_Entries shown_.
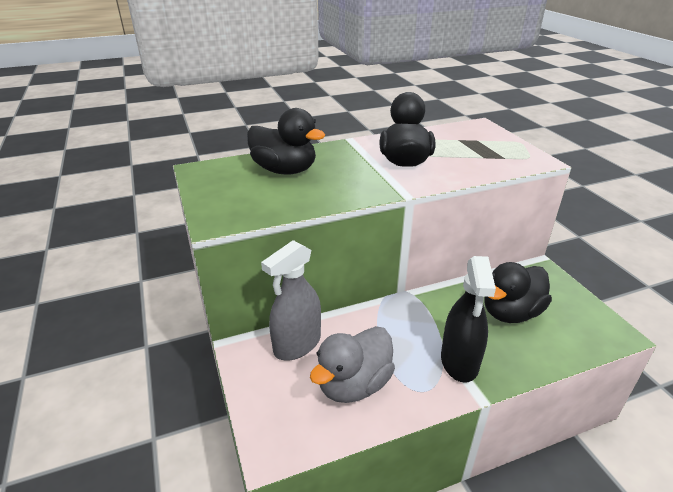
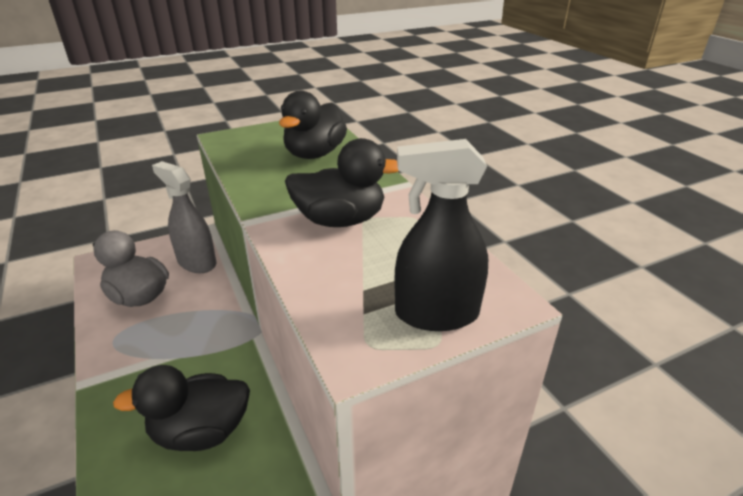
camera: 85 degrees right, 0 degrees up
(459, 362) = (137, 370): black spray bottle -> black spray bottle (436, 314)
(510, 312) = (201, 431): black duck -> black duck turned 60 degrees counterclockwise

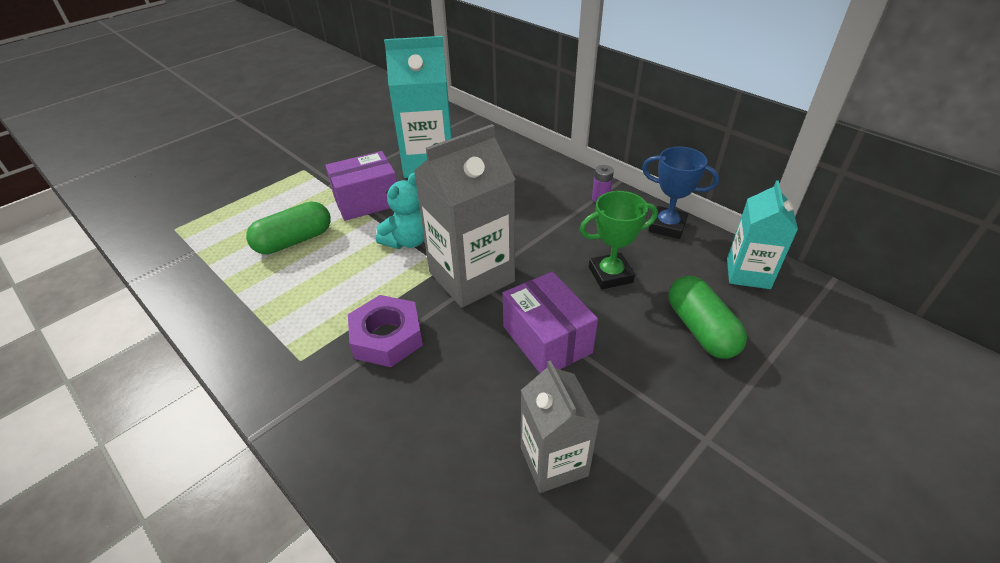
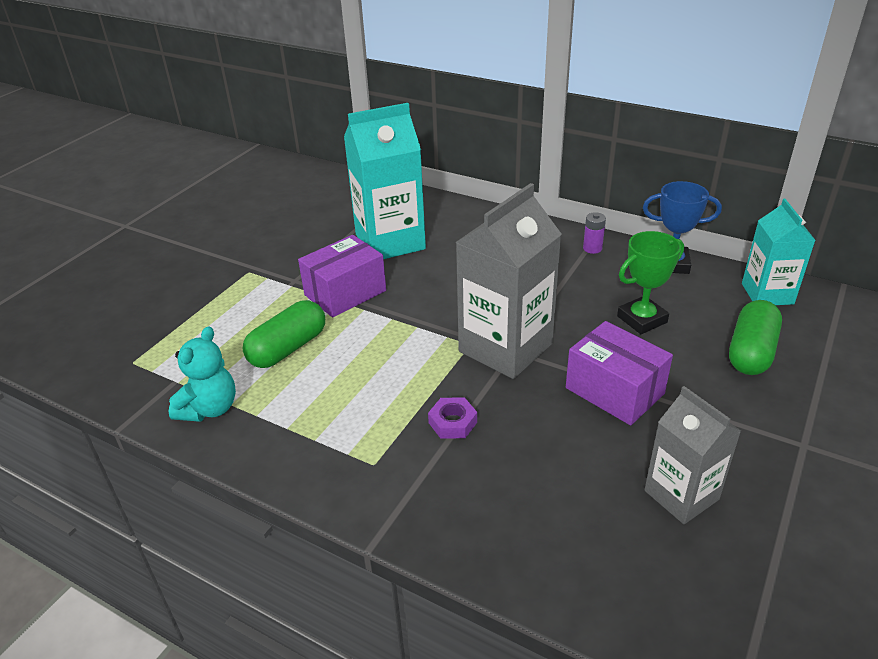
camera: 15 degrees left, 5 degrees down
(387, 337) = (452, 422): purple nut -> purple nut, size x0.58
(408, 241) = (416, 325): turquoise teddy bear -> turquoise teddy bear (210, 408)
(701, 329) = (751, 352): green capsule -> green capsule turned 60 degrees clockwise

_Exercise instructions_.
Repeat the preceding records exactly but drop the images.

_Result of this exercise_.
camera: 85 degrees right, 0 degrees up
(459, 362) = (137, 370): black spray bottle -> black spray bottle (436, 314)
(510, 312) = (201, 431): black duck -> black duck turned 60 degrees counterclockwise

camera: 15 degrees left, 5 degrees down
(387, 337) = (452, 422): purple nut -> purple nut, size x0.58
(408, 241) = (416, 325): turquoise teddy bear -> turquoise teddy bear (210, 408)
(701, 329) = (751, 352): green capsule -> green capsule turned 60 degrees clockwise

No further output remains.